| DIRECTIVE |
The entries below must be reproduced exactly; their pictures are not part of the copy.

| GIVEN ENTRIES |
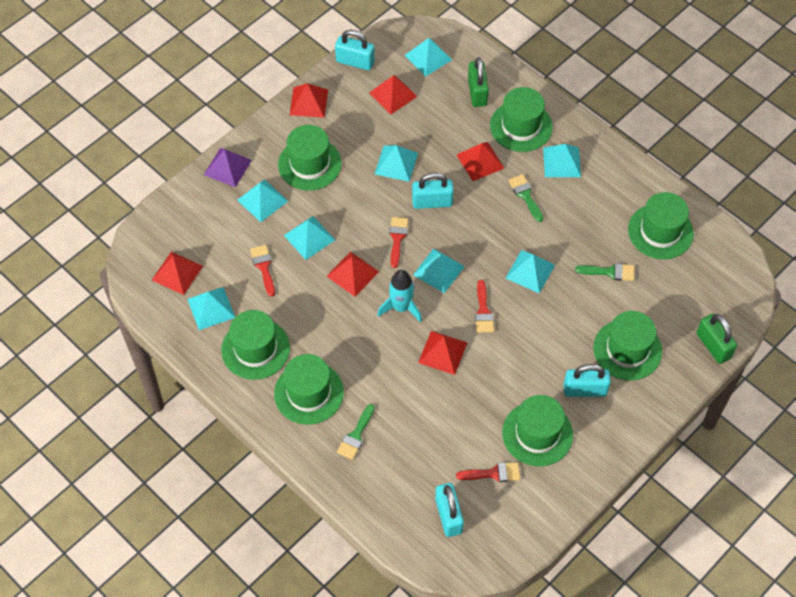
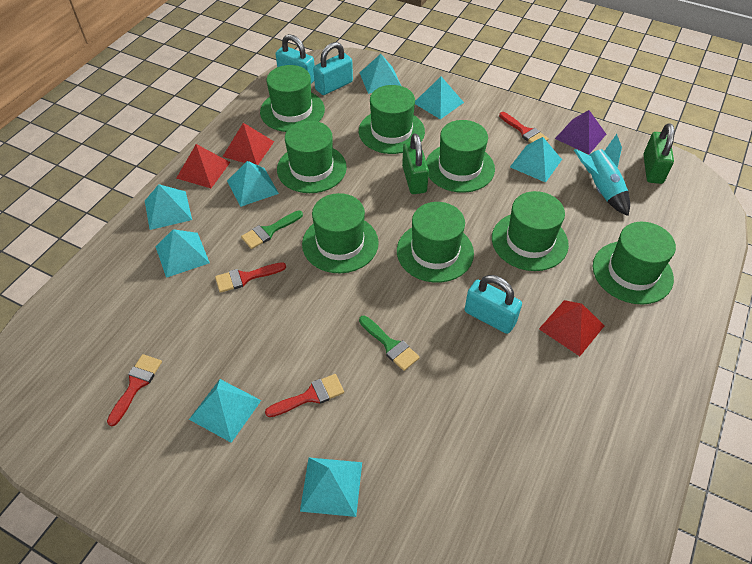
green brush: 3 -> 2
green hat: 7 -> 8
red pyramid: 6 -> 3
turquoise padlock: 4 -> 3

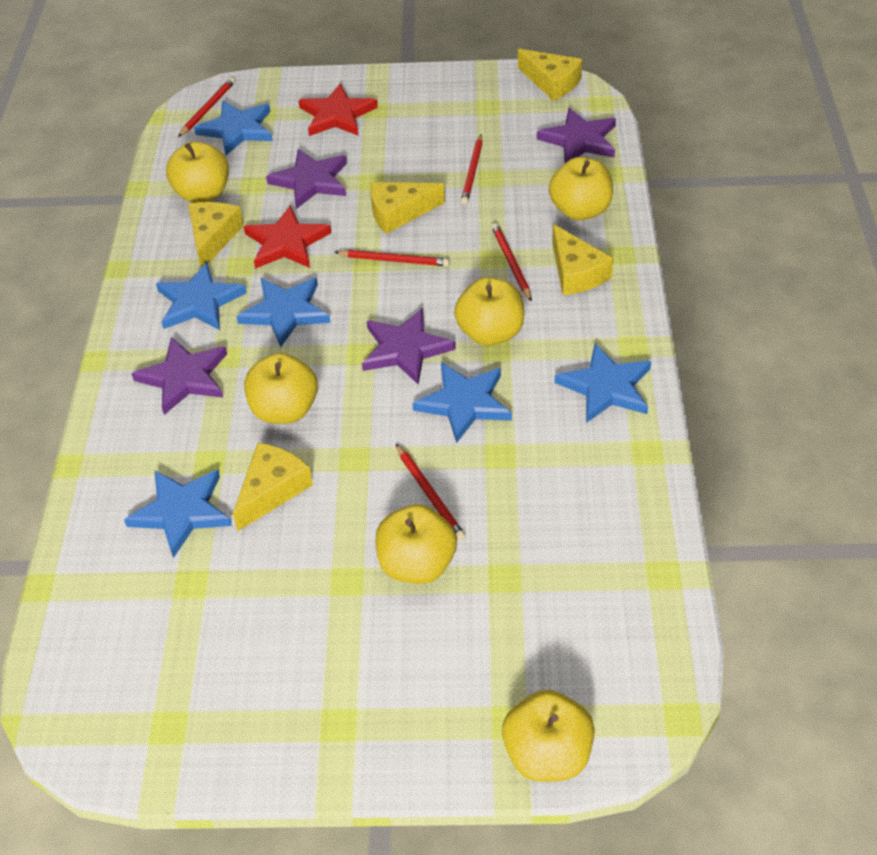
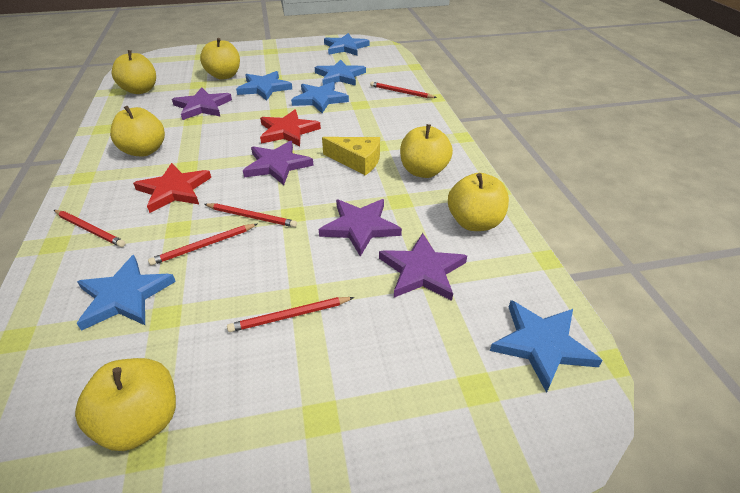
yellow cheese: 5 -> 1

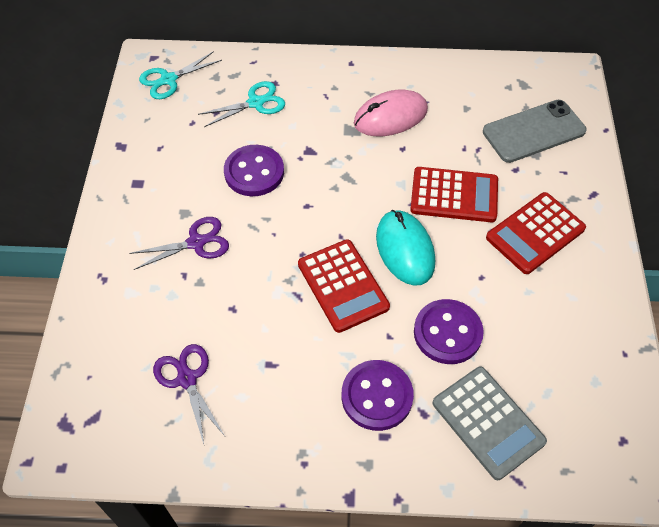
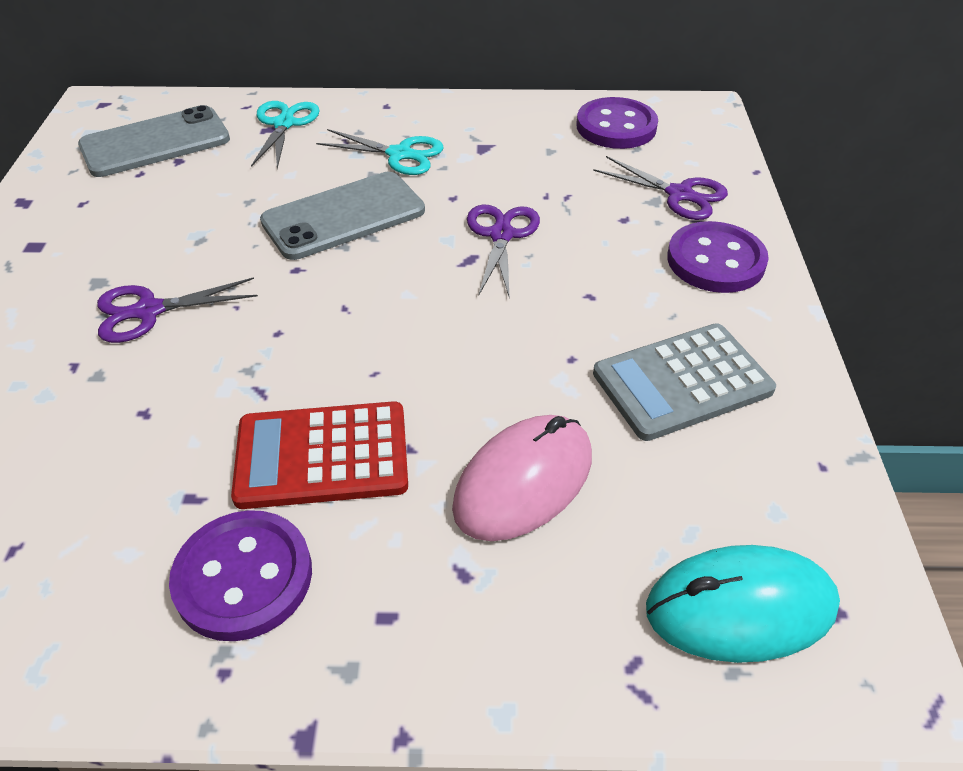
grey phone: 1 -> 2
purple scissors: 2 -> 3
red calculator: 3 -> 1

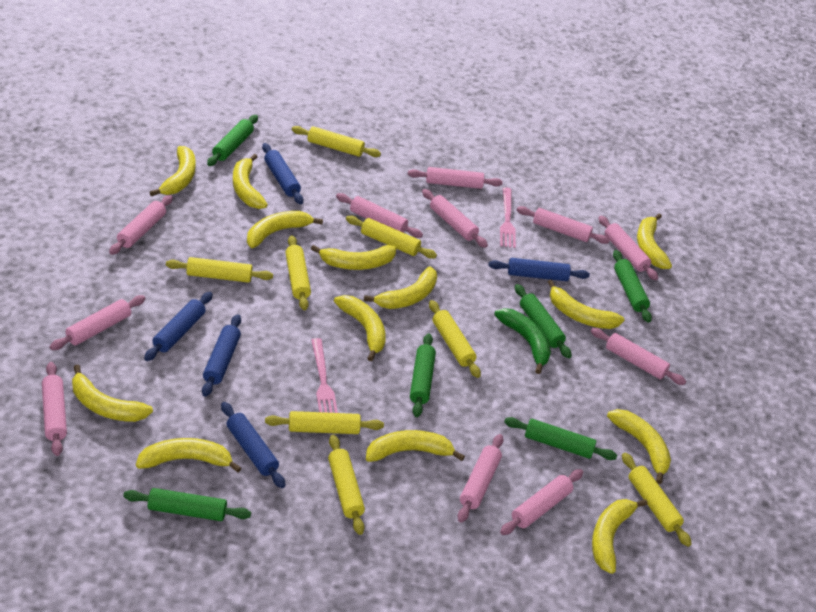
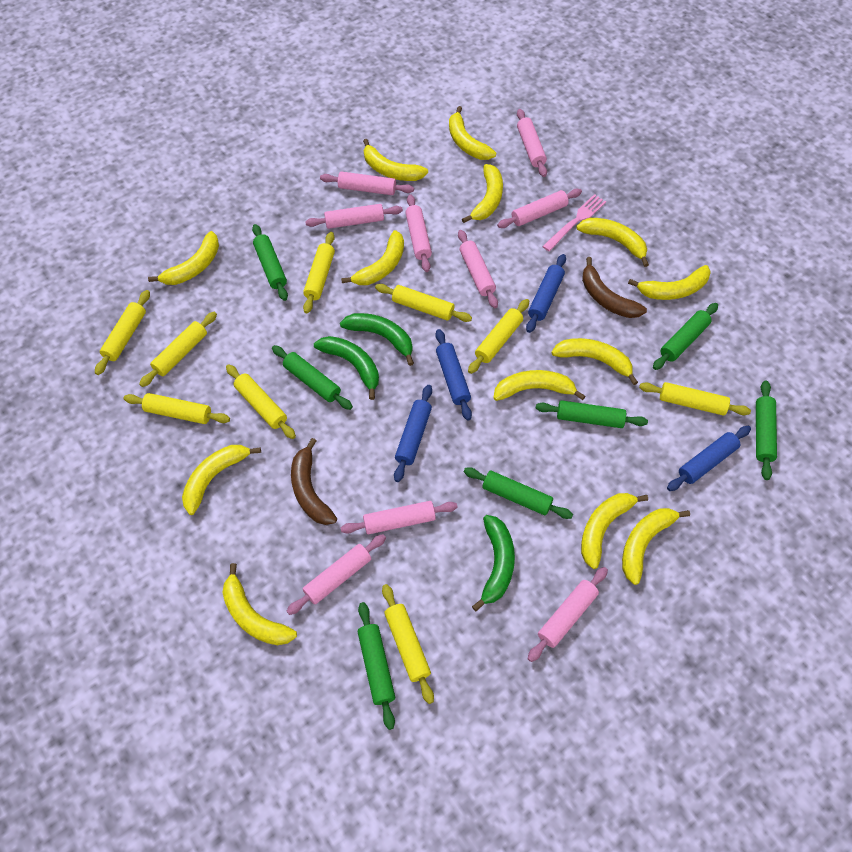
blue rolling pin: 5 -> 4
brown banana: 0 -> 2
green banana: 1 -> 3
green rolling pin: 6 -> 7
pink fork: 2 -> 1
pink rolling pin: 11 -> 9
yellow rolling pin: 8 -> 9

| SOLUTION FOR THIS TASK |
green brush: 3 -> 2
green hat: 7 -> 8
red pyramid: 6 -> 3
turquoise padlock: 4 -> 3

yellow cheese: 5 -> 1

grey phone: 1 -> 2
purple scissors: 2 -> 3
red calculator: 3 -> 1

blue rolling pin: 5 -> 4
brown banana: 0 -> 2
green banana: 1 -> 3
green rolling pin: 6 -> 7
pink fork: 2 -> 1
pink rolling pin: 11 -> 9
yellow rolling pin: 8 -> 9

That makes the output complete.